- [Exercise description]:
Copy out each line featuring the string "brown" from the entries beneath.

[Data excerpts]
......

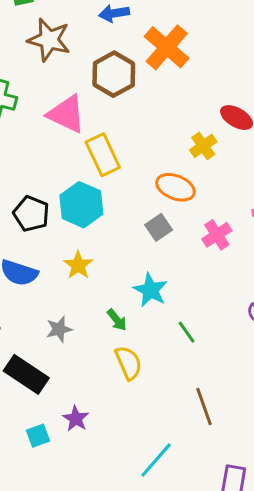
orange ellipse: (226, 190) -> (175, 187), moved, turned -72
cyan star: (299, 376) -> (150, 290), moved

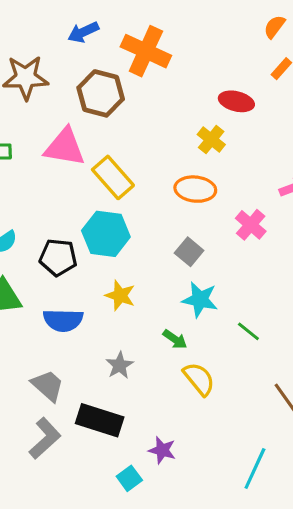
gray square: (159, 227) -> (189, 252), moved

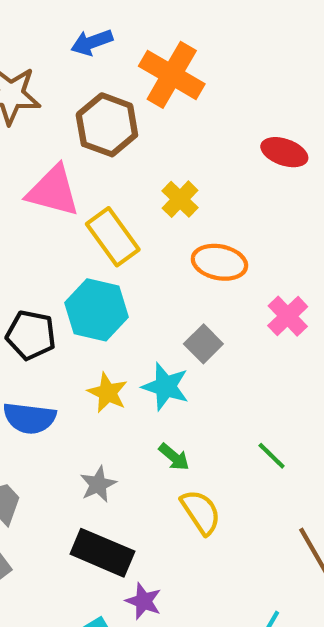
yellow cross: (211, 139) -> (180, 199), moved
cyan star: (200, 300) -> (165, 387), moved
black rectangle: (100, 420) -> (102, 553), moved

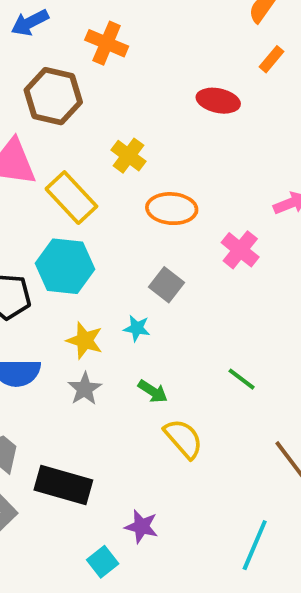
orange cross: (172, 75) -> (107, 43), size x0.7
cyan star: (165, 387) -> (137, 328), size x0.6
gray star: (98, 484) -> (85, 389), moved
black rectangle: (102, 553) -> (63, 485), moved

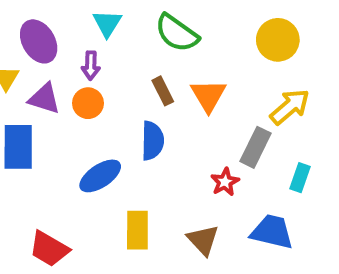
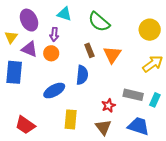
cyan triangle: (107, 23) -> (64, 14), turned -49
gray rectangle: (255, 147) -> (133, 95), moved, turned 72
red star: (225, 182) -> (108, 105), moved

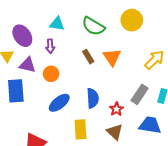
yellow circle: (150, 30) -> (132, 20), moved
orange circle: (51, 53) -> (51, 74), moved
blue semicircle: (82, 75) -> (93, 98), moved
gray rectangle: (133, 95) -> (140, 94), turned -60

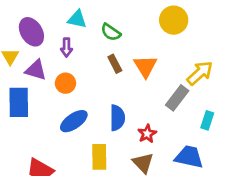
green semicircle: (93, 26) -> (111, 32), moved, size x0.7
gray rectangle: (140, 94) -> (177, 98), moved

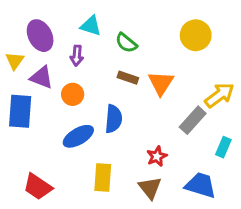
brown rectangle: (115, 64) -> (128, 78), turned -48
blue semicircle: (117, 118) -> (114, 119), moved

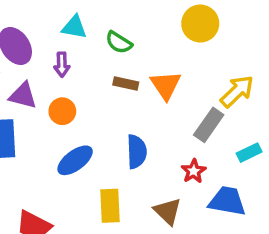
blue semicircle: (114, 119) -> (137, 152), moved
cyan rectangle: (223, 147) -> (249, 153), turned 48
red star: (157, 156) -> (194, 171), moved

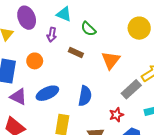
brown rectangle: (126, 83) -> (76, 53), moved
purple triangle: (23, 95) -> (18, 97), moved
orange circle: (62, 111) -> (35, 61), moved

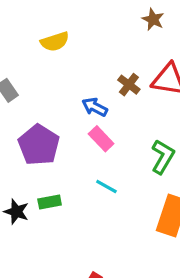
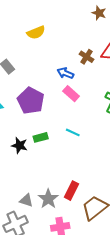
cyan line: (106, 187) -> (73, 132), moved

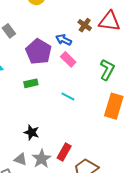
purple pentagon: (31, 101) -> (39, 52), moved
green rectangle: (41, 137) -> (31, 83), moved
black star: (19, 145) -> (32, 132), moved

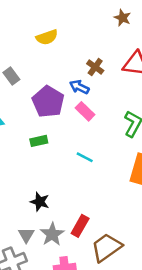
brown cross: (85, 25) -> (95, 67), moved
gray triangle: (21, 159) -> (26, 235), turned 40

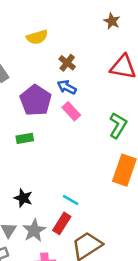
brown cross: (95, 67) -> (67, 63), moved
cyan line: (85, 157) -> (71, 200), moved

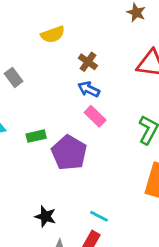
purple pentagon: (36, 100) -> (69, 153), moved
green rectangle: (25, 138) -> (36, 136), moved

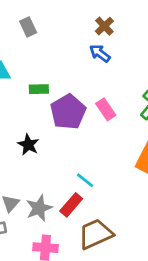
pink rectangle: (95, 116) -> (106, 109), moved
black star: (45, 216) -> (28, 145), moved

......

- [Solved exercise]:
brown rectangle: (115, 64) -> (128, 78), turned -48
brown rectangle: (126, 83) -> (76, 53), moved
brown cross: (85, 25) -> (95, 67), moved
brown cross: (95, 67) -> (67, 63), moved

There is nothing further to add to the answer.